#### [WORK TO BE COMPLETED]
Work through the records that follow and return each line containing the word "piramida".

#### [THE DATA]
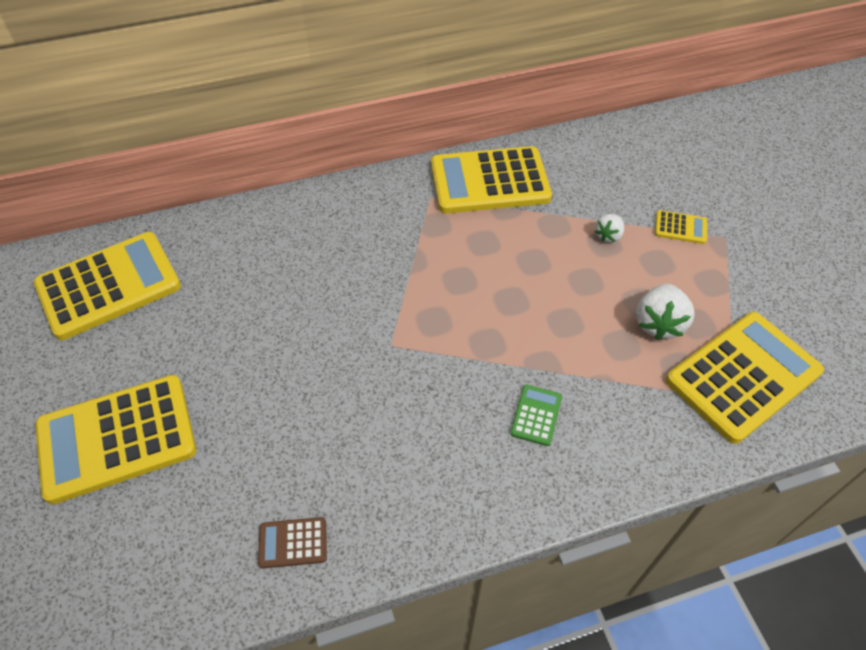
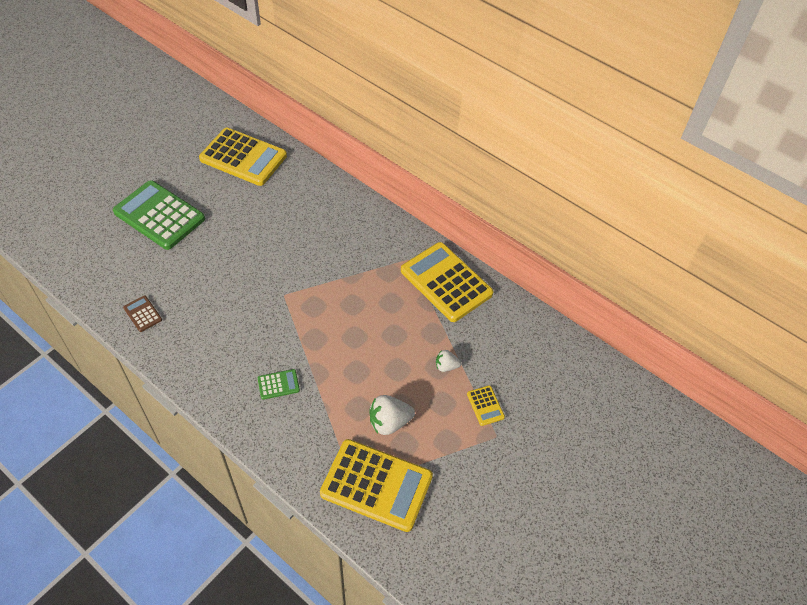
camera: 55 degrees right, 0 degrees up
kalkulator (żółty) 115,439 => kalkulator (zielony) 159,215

---

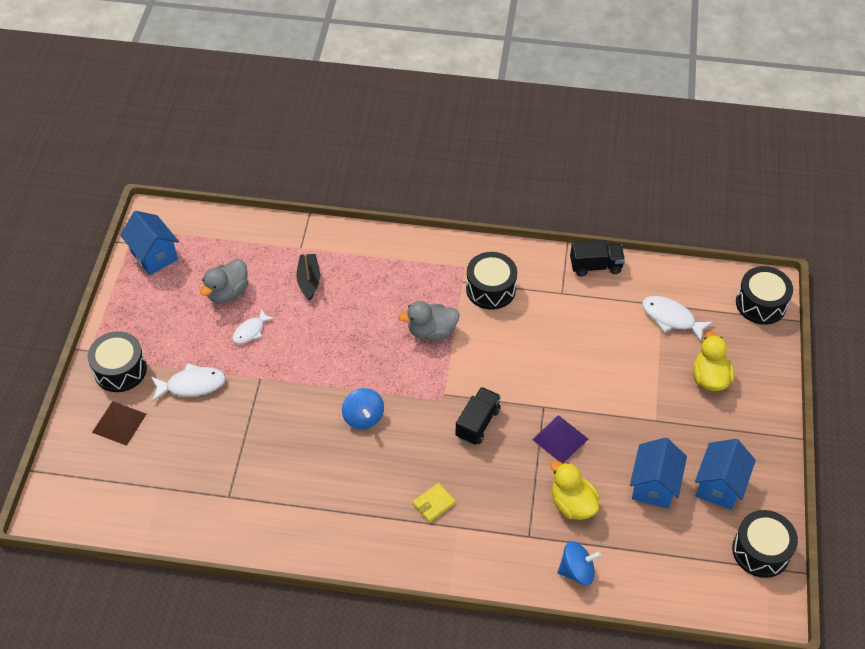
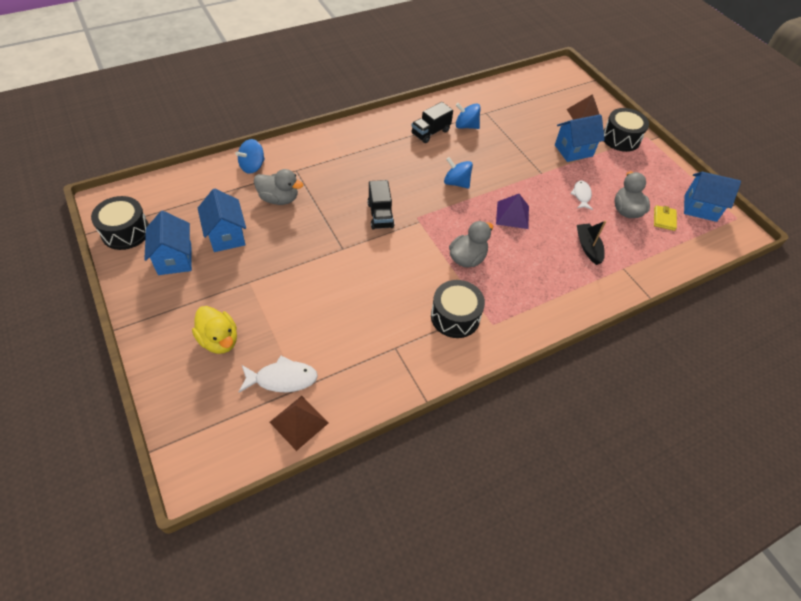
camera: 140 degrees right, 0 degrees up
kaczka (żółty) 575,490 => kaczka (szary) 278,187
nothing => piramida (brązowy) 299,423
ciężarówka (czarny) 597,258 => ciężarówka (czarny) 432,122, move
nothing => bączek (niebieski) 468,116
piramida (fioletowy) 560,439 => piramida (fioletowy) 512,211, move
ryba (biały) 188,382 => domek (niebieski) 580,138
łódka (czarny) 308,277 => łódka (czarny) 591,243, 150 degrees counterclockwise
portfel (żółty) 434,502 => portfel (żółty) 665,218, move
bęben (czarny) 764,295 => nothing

#### [WRITTEN RESPONSE]
nothing => piramida (brązowy) 299,423
piramida (fioletowy) 560,439 => piramida (fioletowy) 512,211, move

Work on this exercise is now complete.